__DIRECTIONS FOR THIS TASK__: Please print the entries below exactly, from the line with "none -> brown cone J11 level 1" through the line with "purple round brick G8 level", including both of those lines and leaving out all others.

[Coordinate-based object records]
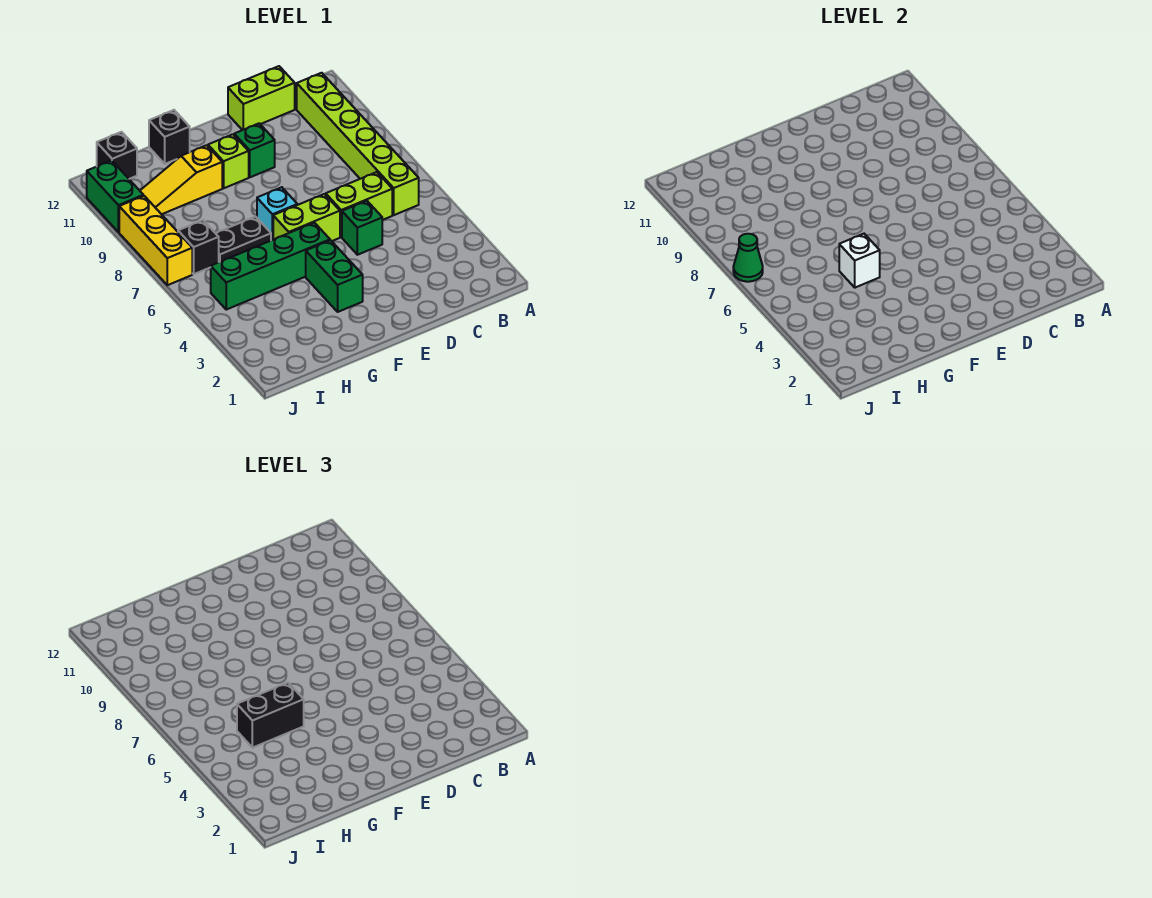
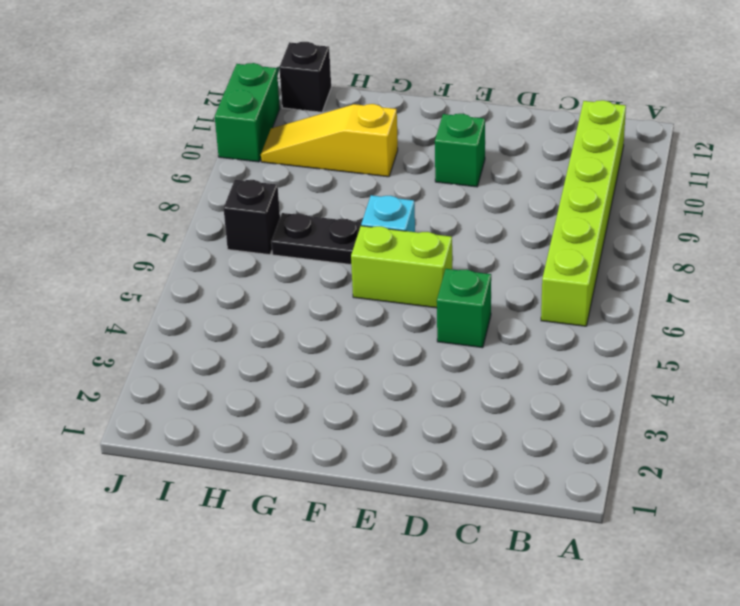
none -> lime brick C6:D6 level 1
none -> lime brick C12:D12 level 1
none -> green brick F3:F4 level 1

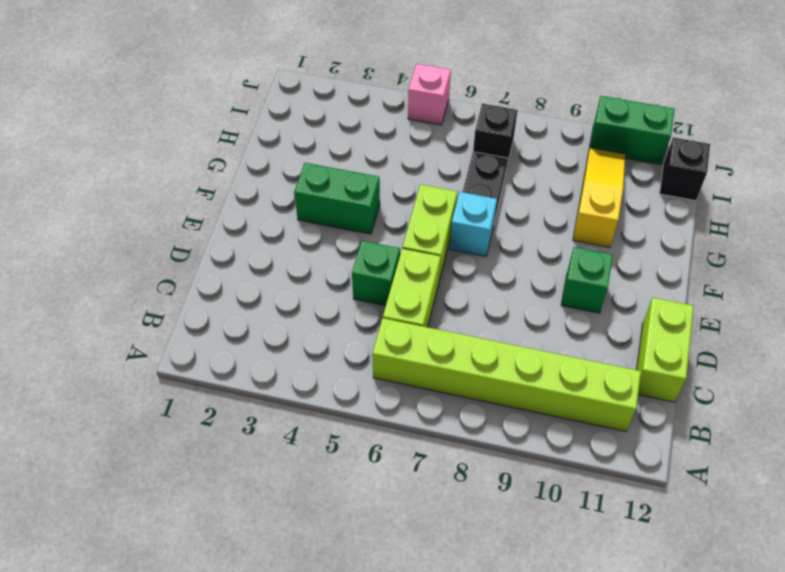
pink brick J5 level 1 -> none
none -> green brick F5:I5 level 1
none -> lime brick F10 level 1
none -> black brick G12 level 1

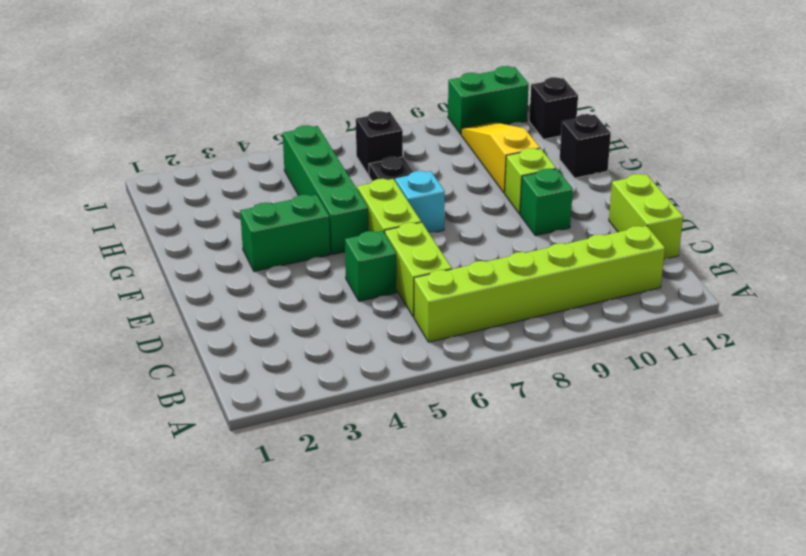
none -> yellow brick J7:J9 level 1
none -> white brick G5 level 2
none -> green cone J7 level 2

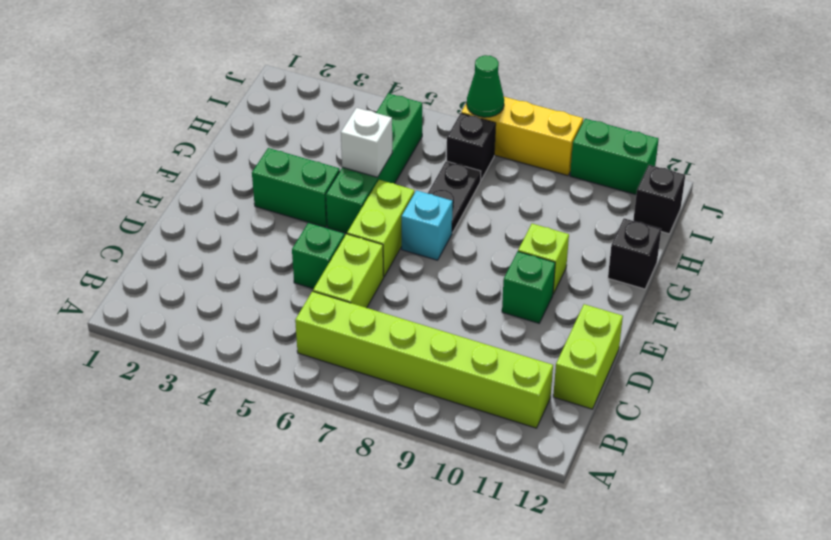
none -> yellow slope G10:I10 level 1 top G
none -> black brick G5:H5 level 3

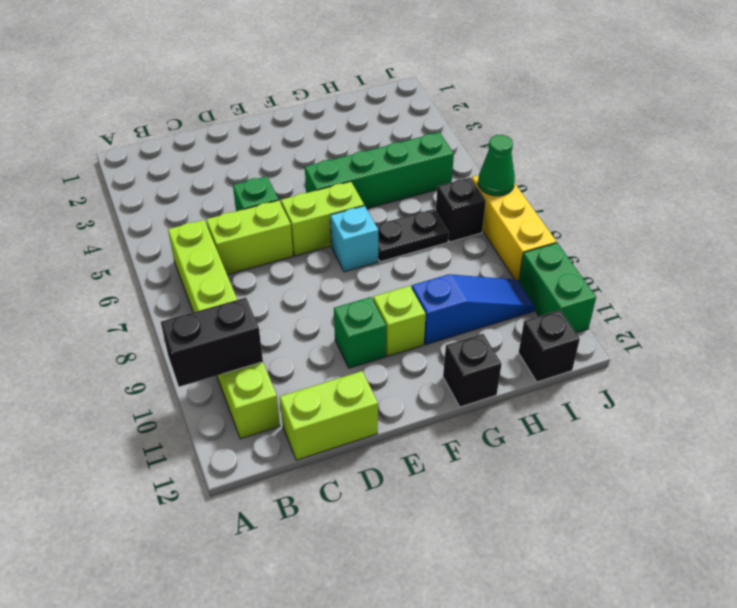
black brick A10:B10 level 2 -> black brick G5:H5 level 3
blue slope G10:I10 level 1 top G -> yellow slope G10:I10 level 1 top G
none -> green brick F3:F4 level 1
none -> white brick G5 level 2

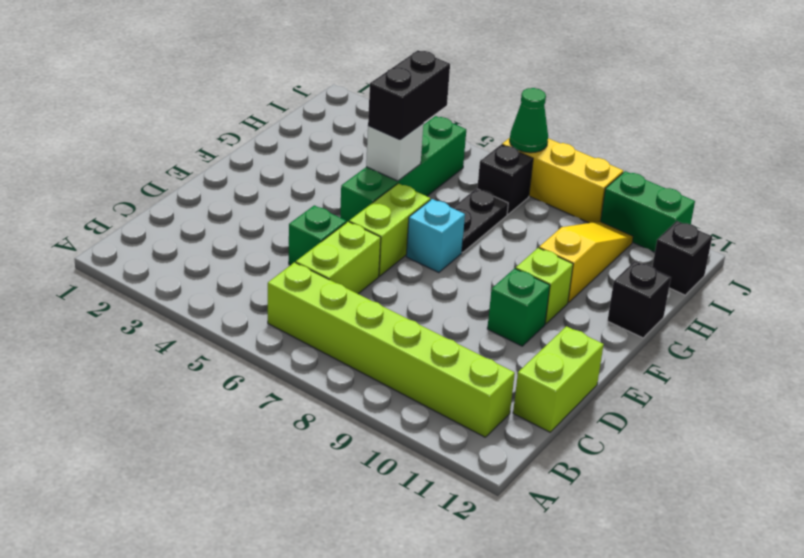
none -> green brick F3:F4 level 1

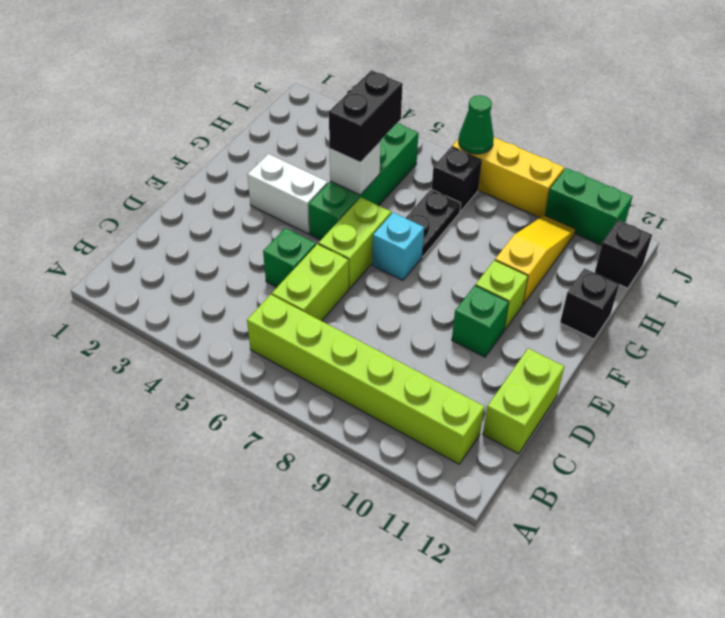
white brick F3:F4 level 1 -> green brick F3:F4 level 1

* * *

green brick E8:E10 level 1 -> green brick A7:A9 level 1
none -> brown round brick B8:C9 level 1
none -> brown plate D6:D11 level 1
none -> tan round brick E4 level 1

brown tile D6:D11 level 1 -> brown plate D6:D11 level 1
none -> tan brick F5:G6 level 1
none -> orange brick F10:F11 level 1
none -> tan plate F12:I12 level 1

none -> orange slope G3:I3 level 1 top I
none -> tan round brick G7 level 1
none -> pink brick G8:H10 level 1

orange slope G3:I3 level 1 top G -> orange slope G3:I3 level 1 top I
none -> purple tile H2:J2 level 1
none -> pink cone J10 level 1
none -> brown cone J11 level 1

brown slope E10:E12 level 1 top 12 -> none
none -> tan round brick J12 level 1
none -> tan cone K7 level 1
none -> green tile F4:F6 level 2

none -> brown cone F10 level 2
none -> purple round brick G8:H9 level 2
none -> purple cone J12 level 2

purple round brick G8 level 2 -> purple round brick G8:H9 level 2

__SOLUTION BELOW__:
none -> brown cone J11 level 1

brown slope E10:E12 level 1 top 12 -> none
none -> tan round brick J12 level 1
none -> tan cone K7 level 1
none -> green tile F4:F6 level 2

none -> brown cone F10 level 2
none -> purple round brick G8:H9 level 2
none -> purple cone J12 level 2

purple round brick G8 level 2 -> purple round brick G8:H9 level 2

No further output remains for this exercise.